Exactly as they appear below, repeat the lines from the one with "none -> blue brick G4:H4 level 1" through the one with "none -> blue brick M11:N11 level 1". Drop every picture.

■ ■ ■

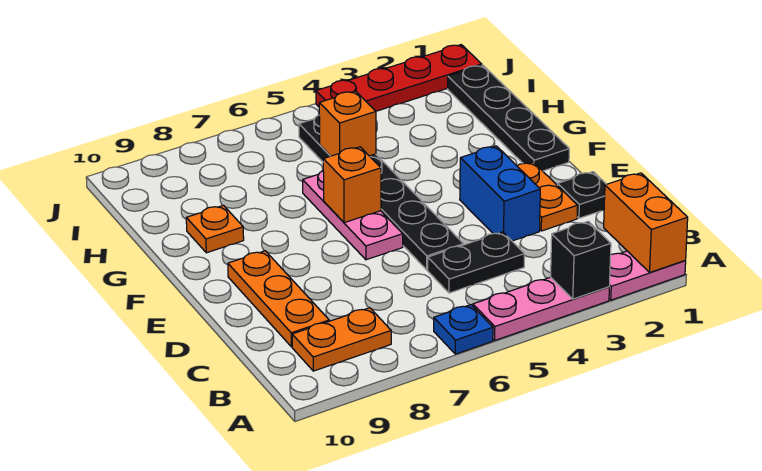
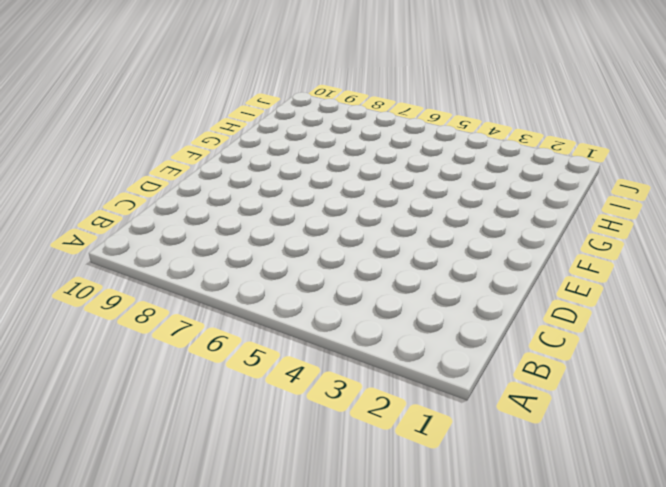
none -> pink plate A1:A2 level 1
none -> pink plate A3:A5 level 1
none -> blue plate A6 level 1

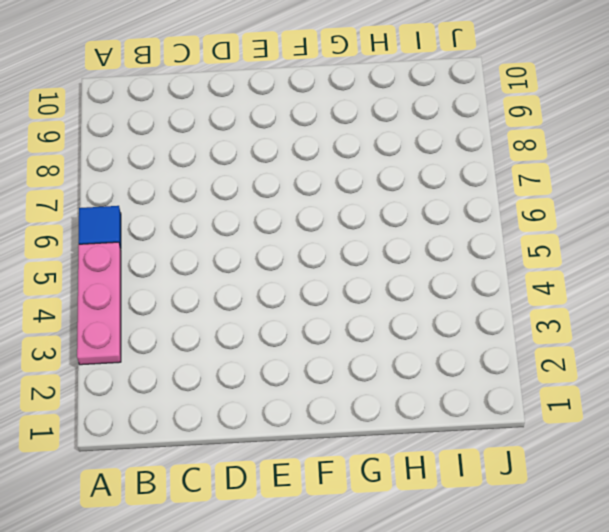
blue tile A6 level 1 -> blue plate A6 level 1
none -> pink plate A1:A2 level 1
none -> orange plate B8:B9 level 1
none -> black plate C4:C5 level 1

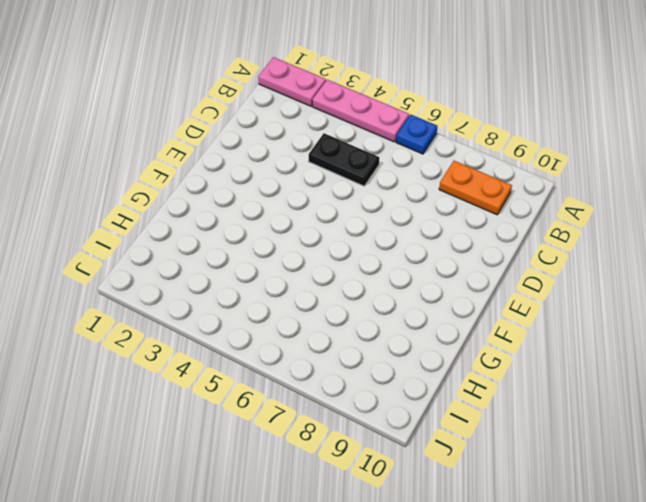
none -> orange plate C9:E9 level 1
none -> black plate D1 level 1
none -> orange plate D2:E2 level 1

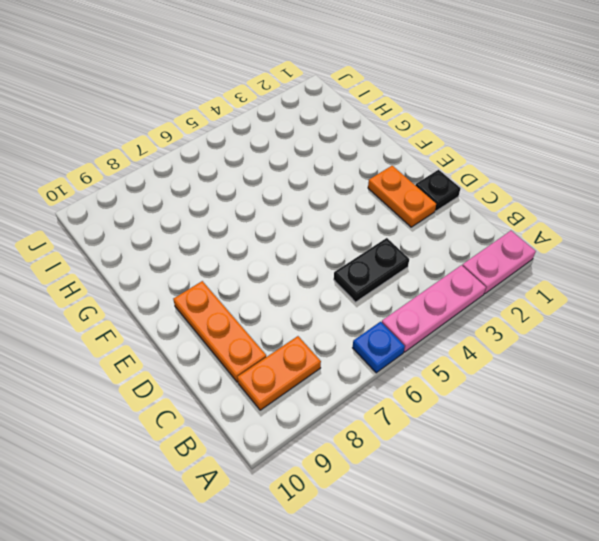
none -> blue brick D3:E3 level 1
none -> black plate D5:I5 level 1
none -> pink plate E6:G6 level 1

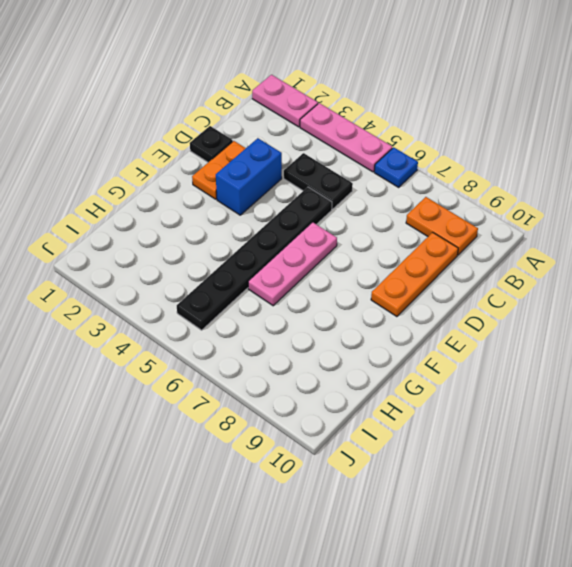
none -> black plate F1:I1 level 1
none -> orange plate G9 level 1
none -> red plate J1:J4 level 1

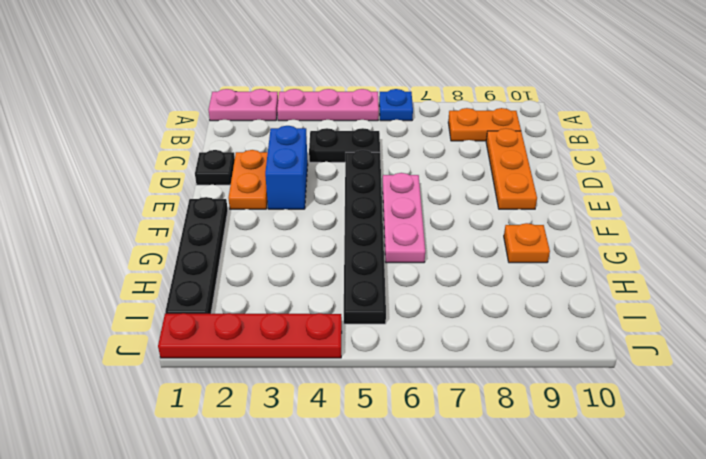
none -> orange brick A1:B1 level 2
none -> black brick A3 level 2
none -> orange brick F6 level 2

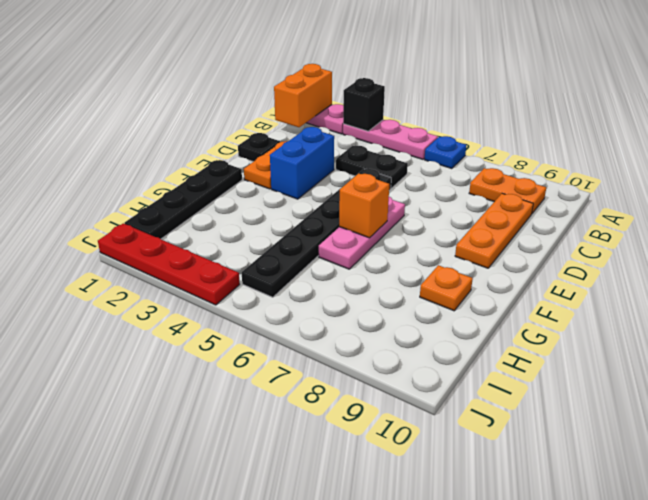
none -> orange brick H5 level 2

■ ■ ■

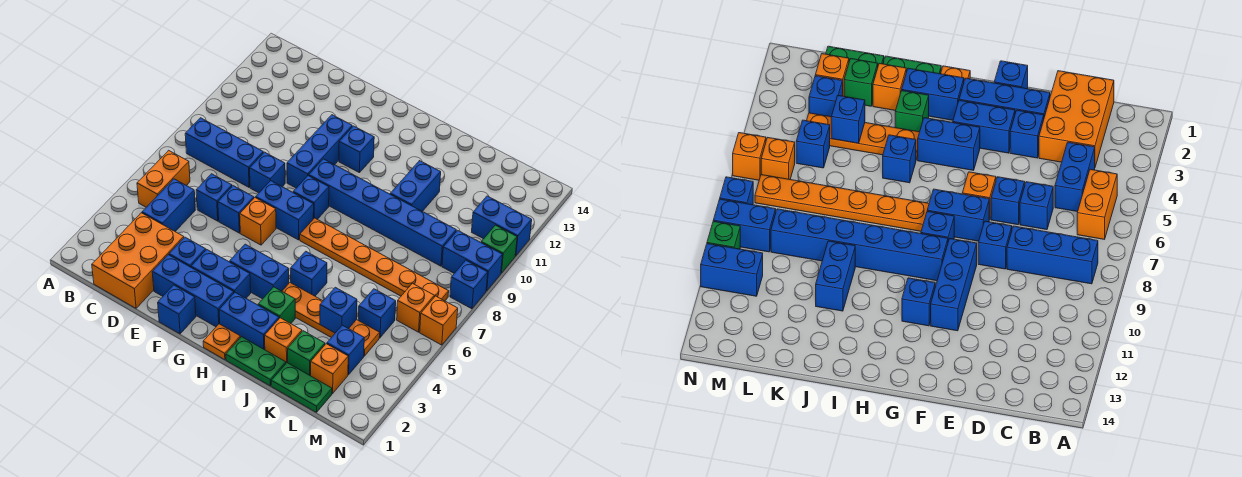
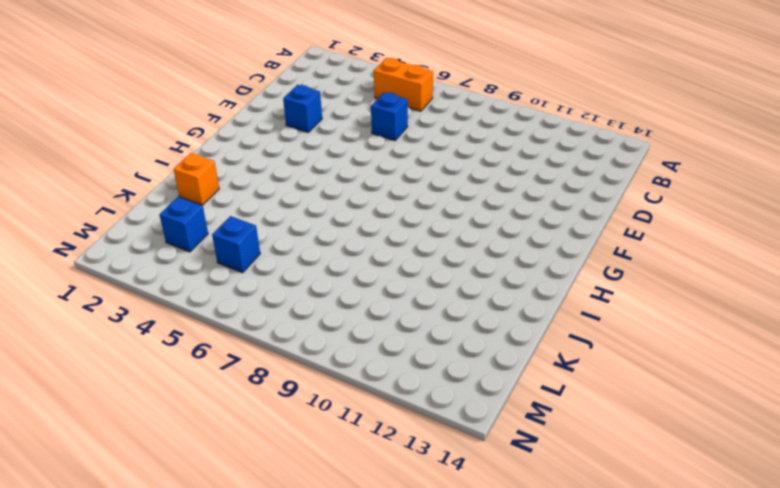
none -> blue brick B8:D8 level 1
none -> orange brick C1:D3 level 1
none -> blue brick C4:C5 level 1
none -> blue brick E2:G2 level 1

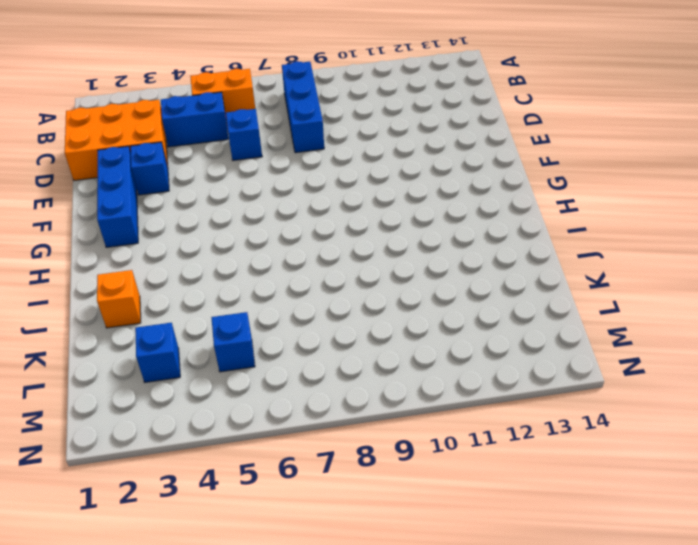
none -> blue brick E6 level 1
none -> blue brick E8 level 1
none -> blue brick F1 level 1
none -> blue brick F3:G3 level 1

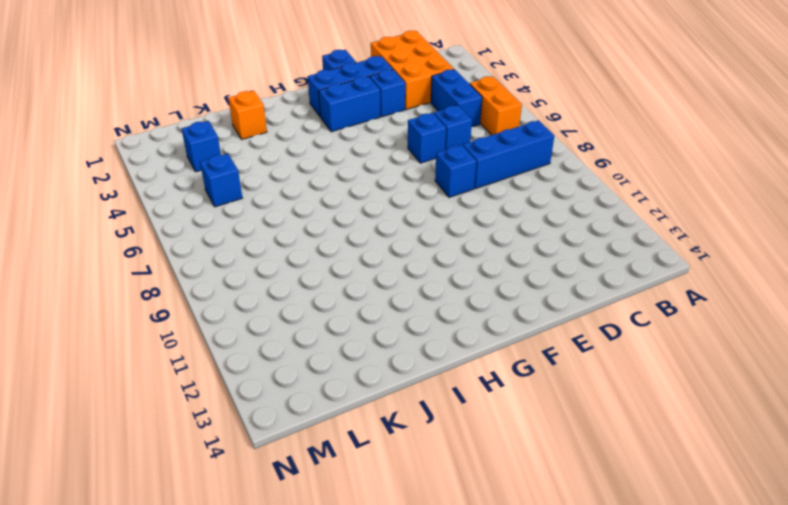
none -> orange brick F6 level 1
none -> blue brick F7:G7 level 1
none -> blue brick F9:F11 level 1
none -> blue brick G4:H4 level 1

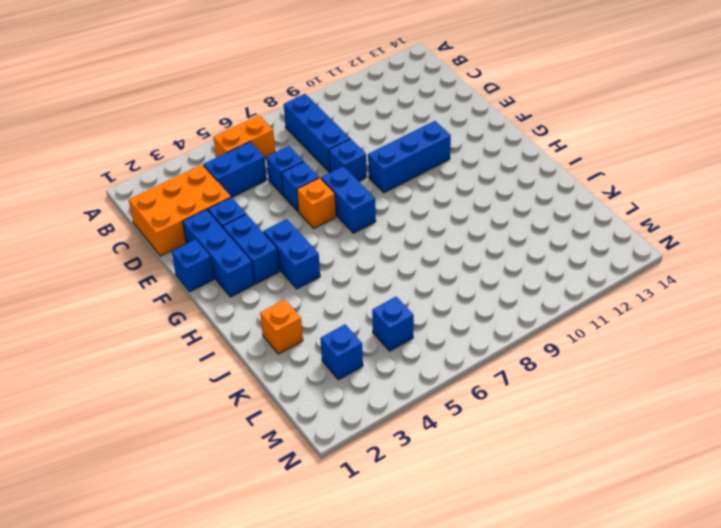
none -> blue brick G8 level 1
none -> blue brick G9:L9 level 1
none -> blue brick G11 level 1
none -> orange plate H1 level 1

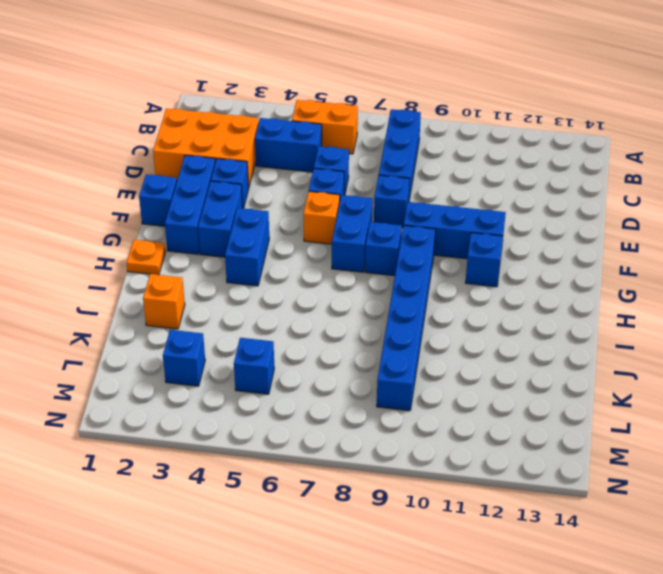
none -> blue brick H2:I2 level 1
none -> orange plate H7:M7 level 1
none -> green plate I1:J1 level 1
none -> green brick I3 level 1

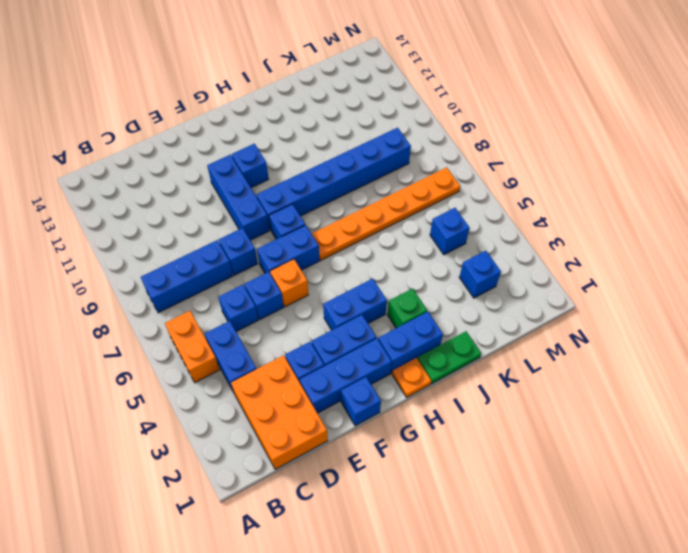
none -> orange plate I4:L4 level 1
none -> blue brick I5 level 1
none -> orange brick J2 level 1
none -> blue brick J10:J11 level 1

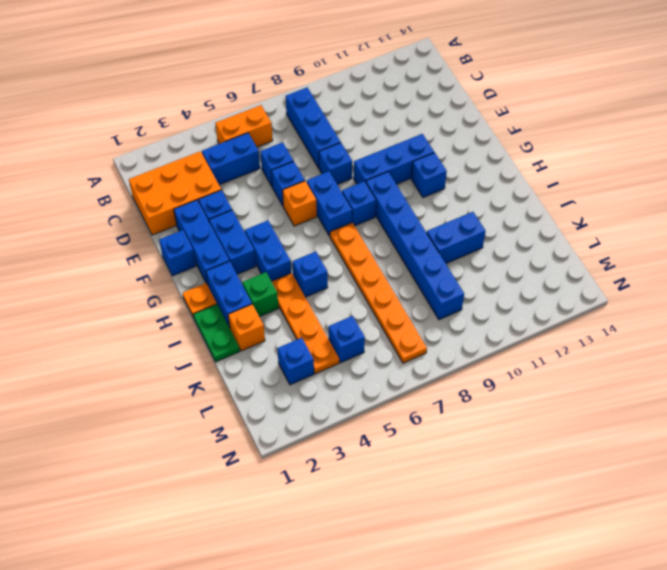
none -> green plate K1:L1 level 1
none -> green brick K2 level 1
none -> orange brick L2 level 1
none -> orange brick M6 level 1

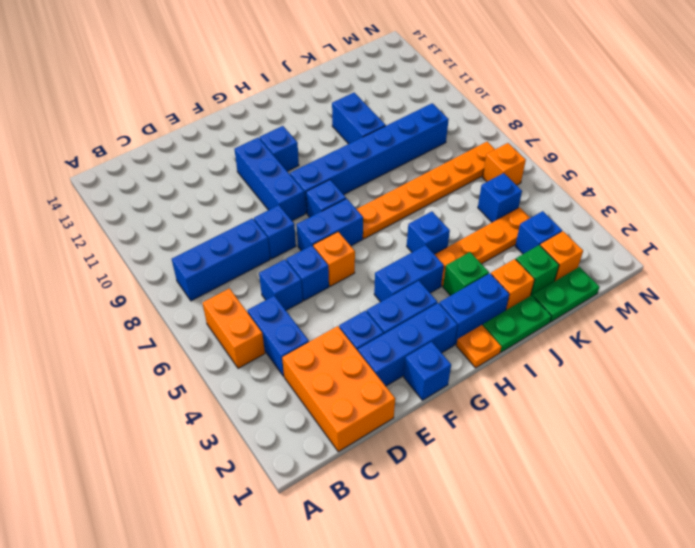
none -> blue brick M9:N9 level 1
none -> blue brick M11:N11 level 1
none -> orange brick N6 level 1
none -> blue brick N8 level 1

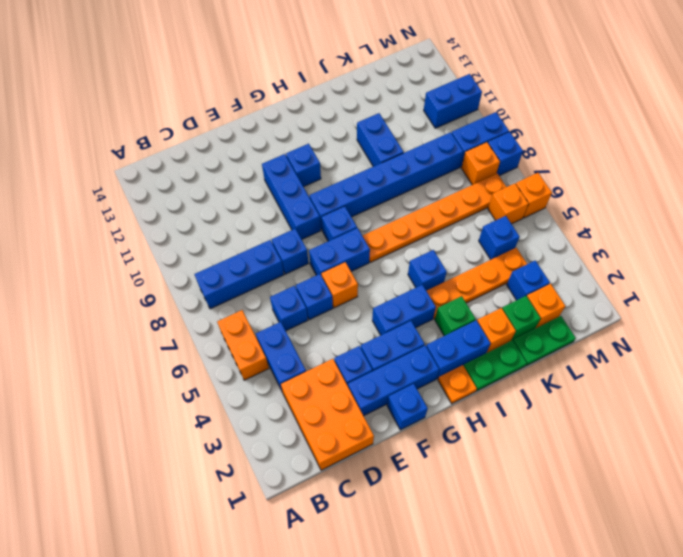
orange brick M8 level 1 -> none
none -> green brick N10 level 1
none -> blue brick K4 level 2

■ ■ ■

FINISHED TASK ->
none -> blue brick G4:H4 level 1

none -> blue brick G8 level 1
none -> blue brick G9:L9 level 1
none -> blue brick G11 level 1
none -> orange plate H1 level 1

none -> blue brick H2:I2 level 1
none -> orange plate H7:M7 level 1
none -> green plate I1:J1 level 1
none -> green brick I3 level 1

none -> orange plate I4:L4 level 1
none -> blue brick I5 level 1
none -> orange brick J2 level 1
none -> blue brick J10:J11 level 1

none -> green plate K1:L1 level 1
none -> green brick K2 level 1
none -> orange brick L2 level 1
none -> orange brick M6 level 1

none -> blue brick M9:N9 level 1
none -> blue brick M11:N11 level 1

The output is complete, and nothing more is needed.